===== MATERIAL =====
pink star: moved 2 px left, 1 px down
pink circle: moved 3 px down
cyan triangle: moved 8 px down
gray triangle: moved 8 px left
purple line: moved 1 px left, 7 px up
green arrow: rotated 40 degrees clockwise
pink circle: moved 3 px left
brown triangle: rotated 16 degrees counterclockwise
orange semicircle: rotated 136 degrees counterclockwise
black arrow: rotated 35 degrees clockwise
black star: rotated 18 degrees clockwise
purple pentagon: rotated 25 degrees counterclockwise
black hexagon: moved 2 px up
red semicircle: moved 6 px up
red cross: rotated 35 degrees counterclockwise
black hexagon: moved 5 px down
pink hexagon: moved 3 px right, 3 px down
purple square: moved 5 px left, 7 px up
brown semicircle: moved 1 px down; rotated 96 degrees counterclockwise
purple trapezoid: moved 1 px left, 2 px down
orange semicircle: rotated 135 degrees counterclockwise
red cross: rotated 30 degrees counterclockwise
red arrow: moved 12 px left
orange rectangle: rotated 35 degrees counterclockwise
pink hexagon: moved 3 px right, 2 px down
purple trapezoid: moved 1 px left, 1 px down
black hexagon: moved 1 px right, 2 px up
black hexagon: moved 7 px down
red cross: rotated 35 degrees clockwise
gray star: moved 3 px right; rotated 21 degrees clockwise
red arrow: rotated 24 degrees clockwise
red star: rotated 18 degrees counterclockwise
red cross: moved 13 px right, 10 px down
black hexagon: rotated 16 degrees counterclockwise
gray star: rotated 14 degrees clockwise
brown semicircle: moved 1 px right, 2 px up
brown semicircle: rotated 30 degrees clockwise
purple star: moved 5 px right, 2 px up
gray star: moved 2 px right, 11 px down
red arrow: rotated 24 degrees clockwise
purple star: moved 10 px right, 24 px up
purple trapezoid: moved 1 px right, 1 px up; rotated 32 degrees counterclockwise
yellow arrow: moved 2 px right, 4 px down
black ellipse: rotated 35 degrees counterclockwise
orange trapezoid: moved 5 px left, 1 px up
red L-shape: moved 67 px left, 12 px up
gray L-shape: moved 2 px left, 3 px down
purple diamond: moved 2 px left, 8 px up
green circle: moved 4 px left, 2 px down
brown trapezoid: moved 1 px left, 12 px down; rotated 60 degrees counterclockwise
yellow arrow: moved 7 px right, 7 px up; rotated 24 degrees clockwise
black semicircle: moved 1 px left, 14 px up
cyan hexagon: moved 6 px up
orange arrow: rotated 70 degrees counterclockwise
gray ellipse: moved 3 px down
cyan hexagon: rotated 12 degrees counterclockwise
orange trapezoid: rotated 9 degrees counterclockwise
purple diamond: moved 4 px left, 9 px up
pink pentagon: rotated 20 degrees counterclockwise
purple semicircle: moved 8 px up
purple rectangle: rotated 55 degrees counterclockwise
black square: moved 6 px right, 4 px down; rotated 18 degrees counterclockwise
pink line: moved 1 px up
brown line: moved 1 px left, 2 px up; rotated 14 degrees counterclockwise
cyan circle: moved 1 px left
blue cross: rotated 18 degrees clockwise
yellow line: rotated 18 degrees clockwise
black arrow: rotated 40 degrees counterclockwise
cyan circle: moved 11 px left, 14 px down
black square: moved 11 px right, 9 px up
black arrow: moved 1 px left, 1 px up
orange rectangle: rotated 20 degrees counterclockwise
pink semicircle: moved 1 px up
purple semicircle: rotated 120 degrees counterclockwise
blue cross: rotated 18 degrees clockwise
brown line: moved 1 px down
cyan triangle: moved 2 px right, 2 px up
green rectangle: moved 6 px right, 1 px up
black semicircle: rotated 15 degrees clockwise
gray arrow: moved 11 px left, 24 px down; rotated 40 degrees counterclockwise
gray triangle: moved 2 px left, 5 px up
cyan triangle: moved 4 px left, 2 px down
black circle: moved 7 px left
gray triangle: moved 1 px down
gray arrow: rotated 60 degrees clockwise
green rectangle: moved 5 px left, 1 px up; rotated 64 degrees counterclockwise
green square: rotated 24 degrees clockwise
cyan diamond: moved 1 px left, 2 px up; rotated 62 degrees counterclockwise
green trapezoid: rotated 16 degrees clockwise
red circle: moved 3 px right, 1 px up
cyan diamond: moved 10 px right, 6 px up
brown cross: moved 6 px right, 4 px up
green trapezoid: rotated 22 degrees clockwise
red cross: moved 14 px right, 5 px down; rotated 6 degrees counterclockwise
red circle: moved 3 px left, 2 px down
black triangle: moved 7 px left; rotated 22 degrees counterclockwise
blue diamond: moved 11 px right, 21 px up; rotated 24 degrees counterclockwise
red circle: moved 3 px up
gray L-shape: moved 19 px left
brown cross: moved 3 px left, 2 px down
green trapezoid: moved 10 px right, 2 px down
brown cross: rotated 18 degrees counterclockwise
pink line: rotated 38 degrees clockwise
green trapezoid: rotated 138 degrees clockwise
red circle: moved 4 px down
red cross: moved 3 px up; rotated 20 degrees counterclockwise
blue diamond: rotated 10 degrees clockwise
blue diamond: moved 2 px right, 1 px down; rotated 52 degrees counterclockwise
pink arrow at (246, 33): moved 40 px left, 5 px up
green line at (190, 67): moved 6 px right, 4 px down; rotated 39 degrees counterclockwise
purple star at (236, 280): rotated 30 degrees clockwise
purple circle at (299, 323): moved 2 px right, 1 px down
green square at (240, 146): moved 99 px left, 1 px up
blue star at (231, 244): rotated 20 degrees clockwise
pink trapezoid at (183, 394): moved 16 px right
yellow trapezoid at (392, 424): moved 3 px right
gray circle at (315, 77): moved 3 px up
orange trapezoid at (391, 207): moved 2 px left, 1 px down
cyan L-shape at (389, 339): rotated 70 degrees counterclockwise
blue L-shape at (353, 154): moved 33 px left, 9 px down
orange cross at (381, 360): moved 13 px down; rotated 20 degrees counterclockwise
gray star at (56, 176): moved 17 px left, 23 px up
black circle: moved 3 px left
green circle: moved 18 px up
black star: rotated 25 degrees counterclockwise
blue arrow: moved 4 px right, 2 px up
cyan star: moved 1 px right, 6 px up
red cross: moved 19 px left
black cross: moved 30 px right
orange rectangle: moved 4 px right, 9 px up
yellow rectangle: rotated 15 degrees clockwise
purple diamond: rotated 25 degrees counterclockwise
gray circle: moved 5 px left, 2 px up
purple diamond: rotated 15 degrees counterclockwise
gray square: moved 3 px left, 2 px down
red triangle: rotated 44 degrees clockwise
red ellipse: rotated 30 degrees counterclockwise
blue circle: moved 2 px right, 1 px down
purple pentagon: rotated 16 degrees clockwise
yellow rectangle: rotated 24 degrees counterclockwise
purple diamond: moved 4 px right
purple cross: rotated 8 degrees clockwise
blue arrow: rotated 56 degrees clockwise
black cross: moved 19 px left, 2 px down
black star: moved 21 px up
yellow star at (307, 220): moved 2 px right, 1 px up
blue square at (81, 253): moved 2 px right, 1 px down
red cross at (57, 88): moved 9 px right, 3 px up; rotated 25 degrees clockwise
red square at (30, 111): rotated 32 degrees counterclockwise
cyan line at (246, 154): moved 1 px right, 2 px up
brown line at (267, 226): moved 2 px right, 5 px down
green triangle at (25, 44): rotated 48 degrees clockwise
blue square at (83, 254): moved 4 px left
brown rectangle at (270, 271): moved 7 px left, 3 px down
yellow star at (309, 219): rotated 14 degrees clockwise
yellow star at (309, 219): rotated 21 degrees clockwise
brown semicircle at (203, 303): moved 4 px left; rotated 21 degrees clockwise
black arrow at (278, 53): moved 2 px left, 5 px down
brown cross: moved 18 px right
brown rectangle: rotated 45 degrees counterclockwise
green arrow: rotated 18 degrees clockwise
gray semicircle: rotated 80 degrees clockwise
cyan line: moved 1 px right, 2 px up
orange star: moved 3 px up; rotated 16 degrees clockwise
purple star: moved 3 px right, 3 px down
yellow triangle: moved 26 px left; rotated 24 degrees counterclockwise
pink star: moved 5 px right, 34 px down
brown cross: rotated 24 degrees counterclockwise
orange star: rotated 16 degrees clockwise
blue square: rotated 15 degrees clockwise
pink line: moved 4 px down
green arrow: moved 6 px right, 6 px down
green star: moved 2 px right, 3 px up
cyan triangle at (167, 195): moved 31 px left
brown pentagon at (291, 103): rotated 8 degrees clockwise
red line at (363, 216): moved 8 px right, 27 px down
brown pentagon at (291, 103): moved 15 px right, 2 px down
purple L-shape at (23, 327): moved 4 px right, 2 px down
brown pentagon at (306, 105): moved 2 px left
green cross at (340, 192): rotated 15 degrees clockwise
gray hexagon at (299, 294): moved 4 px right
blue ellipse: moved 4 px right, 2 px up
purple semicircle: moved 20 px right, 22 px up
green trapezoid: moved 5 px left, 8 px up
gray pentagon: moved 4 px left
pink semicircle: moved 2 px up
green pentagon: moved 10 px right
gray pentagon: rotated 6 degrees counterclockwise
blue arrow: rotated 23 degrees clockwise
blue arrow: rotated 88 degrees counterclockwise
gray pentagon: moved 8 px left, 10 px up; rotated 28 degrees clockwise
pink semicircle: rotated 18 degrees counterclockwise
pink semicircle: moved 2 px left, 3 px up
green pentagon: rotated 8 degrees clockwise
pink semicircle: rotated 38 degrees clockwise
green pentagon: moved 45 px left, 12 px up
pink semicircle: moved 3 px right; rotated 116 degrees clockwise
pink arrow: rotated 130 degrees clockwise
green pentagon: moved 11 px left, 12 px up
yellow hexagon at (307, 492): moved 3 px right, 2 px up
=====
> **TASK INSTRUCTIONS**: Render the rows from the first one up to and including the line that contains "purple trapezoid: moved 1 px left, 2 px down" as a numbered list, omitting any blank lines.

> **ANSWER TO THIS TASK**:
1. pink star: moved 2 px left, 1 px down
2. pink circle: moved 3 px down
3. cyan triangle: moved 8 px down
4. gray triangle: moved 8 px left
5. purple line: moved 1 px left, 7 px up
6. green arrow: rotated 40 degrees clockwise
7. pink circle: moved 3 px left
8. brown triangle: rotated 16 degrees counterclockwise
9. orange semicircle: rotated 136 degrees counterclockwise
10. black arrow: rotated 35 degrees clockwise
11. black star: rotated 18 degrees clockwise
12. purple pentagon: rotated 25 degrees counterclockwise
13. black hexagon: moved 2 px up
14. red semicircle: moved 6 px up
15. red cross: rotated 35 degrees counterclockwise
16. black hexagon: moved 5 px down
17. pink hexagon: moved 3 px right, 3 px down
18. purple square: moved 5 px left, 7 px up
19. brown semicircle: moved 1 px down; rotated 96 degrees counterclockwise
20. purple trapezoid: moved 1 px left, 2 px down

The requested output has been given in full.